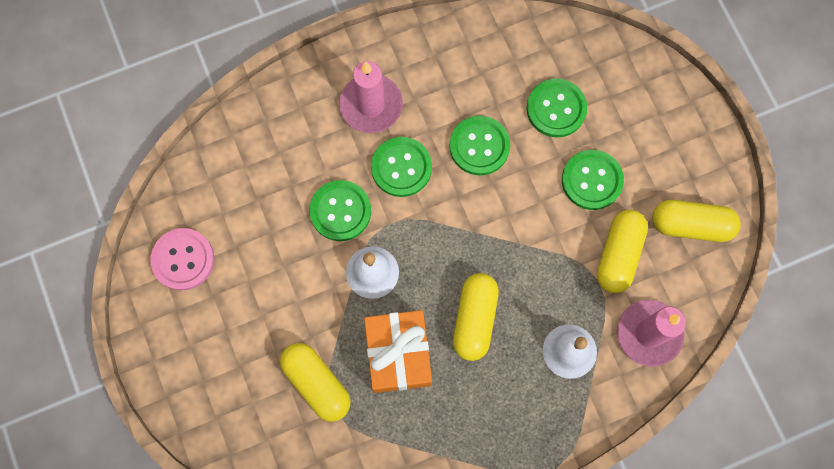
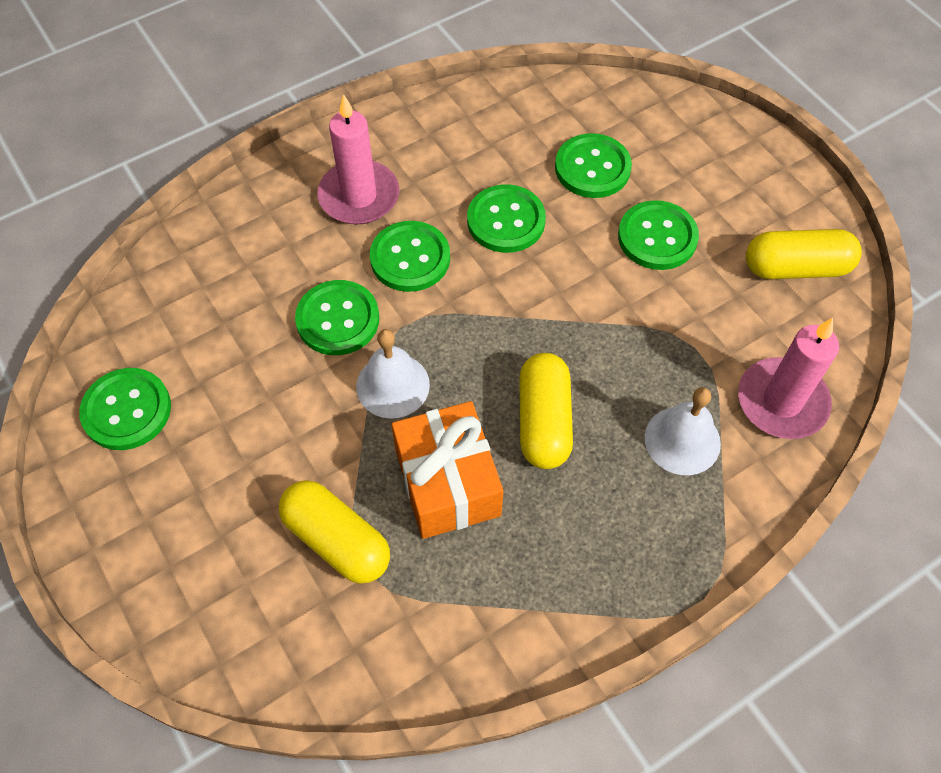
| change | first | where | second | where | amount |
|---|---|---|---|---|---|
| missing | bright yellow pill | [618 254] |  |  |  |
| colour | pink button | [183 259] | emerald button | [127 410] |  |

- Exercise
Excluding the images, copy all of the material above verbatim.

- Response to the task
| change | first | where | second | where | amount |
|---|---|---|---|---|---|
| missing | bright yellow pill | [618 254] |  |  |  |
| colour | pink button | [183 259] | emerald button | [127 410] |  |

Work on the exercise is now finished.